** start of Recorded data **
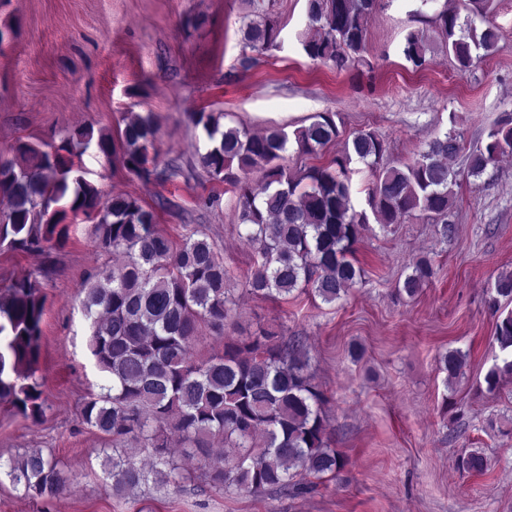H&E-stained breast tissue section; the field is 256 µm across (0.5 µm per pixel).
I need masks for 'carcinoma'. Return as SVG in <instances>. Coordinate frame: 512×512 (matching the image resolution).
Instances as JSON below:
<instances>
[{
    "label": "carcinoma",
    "mask_w": 512,
    "mask_h": 512,
    "mask_svg": "<svg viewBox=\"0 0 512 512\" xmlns=\"http://www.w3.org/2000/svg\"><path fill=\"white\" fill-rule=\"evenodd\" d=\"M488 0H461L462 8L443 9L422 19L466 74L473 52L489 55L498 42L487 16ZM243 42L249 52L240 65L250 69L281 44L282 28L271 19L264 0H247ZM378 0H307L308 27L298 40L315 64L338 72L367 59V23ZM431 43L422 30L408 32L403 55L416 70L431 61ZM206 144L199 154L213 181L237 195L240 237L257 257L246 277L247 291L262 298L308 290L333 303L362 281L355 259L360 230L370 220L385 229L416 211L448 223L453 179L448 159L462 151L460 135L450 129L432 139L415 158L399 165L387 159L384 139L363 129L345 139L326 165L294 172L282 164L289 149L316 156L337 141L336 113L323 112L288 133L273 127L261 134L247 127L224 126L213 112H193ZM156 126L151 116L132 118L121 132V163L144 182L157 180ZM94 150L111 158L112 135L82 127L59 142L18 141L0 153V250L36 253L51 263V249L67 242L71 227L93 221L96 247L121 260L89 273L82 307L89 322L88 349L105 377L100 392L81 411V423L112 448L104 471L116 496L147 485L178 488L188 478L168 450L178 435L197 448L222 438L236 448L230 457L205 455L199 470L216 491L236 489L300 490L307 476H334L344 462L327 442L323 396L307 374V360L286 347L274 332L261 329L244 341L224 343V351L206 358L193 354L201 325L219 337L236 313L226 283L228 271L216 244L199 230L173 242L156 224L155 212L128 195L104 197L88 181L81 158ZM512 153V113L500 116L485 145L466 156L468 173L478 176ZM364 164L374 180L365 206L355 205L354 165ZM261 172L259 182L249 174ZM28 272L0 289V404L38 419L45 398L36 372L42 356V320L46 297L39 277ZM434 276L432 261L419 256L397 292L413 297ZM488 308L497 315L494 340L502 352L484 377L486 391L512 375V272L500 273L487 291ZM468 354L460 349L439 358V370L452 381L462 374ZM484 452L461 455V469L482 473ZM23 494L50 502L70 488L56 459L32 450L0 462V478Z\"/></svg>",
    "instance_id": "obj_1"
}]
</instances>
** end of Recorded data **
◆ Your objective ◆
Find the word "carcinoma" in the records and pull out each line that has it.

◆ Response to this task ◆
I need masks for 'carcinoma'. Return as SVG in <instances>. Coordinate frame: 512×512 (matching the image resolution).
    "label": "carcinoma",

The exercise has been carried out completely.